Reproduce the entries below with every "particular element" switched to "specific element", leaving everything else unchanged.

• _EXCERPTED DATA_:
============================================================

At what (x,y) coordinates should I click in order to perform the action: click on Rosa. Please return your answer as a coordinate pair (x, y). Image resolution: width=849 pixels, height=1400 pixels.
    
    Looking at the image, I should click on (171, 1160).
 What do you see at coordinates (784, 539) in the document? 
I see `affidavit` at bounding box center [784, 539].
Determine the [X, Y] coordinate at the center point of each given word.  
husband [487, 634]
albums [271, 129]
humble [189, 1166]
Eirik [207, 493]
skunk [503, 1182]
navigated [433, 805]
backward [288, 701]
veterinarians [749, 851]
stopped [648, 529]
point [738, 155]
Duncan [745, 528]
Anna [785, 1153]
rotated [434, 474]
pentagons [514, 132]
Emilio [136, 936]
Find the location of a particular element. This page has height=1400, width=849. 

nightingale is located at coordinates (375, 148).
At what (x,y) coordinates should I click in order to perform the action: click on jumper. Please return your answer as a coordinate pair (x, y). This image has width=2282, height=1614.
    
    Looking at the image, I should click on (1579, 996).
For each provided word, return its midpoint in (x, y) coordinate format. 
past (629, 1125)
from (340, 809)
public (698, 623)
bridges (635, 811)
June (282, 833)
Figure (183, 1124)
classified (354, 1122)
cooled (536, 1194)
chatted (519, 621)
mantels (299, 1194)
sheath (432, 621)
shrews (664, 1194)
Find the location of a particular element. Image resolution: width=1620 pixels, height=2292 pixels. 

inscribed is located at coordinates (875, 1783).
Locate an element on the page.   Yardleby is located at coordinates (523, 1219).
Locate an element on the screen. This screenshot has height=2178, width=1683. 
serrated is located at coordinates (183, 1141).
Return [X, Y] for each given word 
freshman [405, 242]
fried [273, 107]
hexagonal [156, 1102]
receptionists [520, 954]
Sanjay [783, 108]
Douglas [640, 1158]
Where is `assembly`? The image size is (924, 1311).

============================================================

• _FULL ANSWER_:
At what (x,y) coordinates should I click in order to perform the action: click on Rosa. Please return your answer as a coordinate pair (x, y). Image resolution: width=849 pixels, height=1400 pixels.
    
    Looking at the image, I should click on (171, 1160).
 What do you see at coordinates (784, 539) in the document? 
I see `affidavit` at bounding box center [784, 539].
Determine the [X, Y] coordinate at the center point of each given word.  
husband [487, 634]
albums [271, 129]
humble [189, 1166]
Eirik [207, 493]
skunk [503, 1182]
navigated [433, 805]
backward [288, 701]
veterinarians [749, 851]
stopped [648, 529]
point [738, 155]
Duncan [745, 528]
Anna [785, 1153]
rotated [434, 474]
pentagons [514, 132]
Emilio [136, 936]
Find the location of a specific element. This page has height=1400, width=849. 

nightingale is located at coordinates (375, 148).
At what (x,y) coordinates should I click in order to perform the action: click on jumper. Please return your answer as a coordinate pair (x, y). This image has width=2282, height=1614.
    
    Looking at the image, I should click on (1579, 996).
For each provided word, return its midpoint in (x, y) coordinate format. 
past (629, 1125)
from (340, 809)
public (698, 623)
bridges (635, 811)
June (282, 833)
Figure (183, 1124)
classified (354, 1122)
cooled (536, 1194)
chatted (519, 621)
mantels (299, 1194)
sheath (432, 621)
shrews (664, 1194)
Find the location of a specific element. Image resolution: width=1620 pixels, height=2292 pixels. 

inscribed is located at coordinates (875, 1783).
Locate an element on the page.   Yardleby is located at coordinates (523, 1219).
Locate an element on the screen. This screenshot has height=2178, width=1683. 
serrated is located at coordinates (183, 1141).
Return [X, Y] for each given word 
freshman [405, 242]
fried [273, 107]
hexagonal [156, 1102]
receptionists [520, 954]
Sanjay [783, 108]
Douglas [640, 1158]
Where is `assembly`? The image size is (924, 1311).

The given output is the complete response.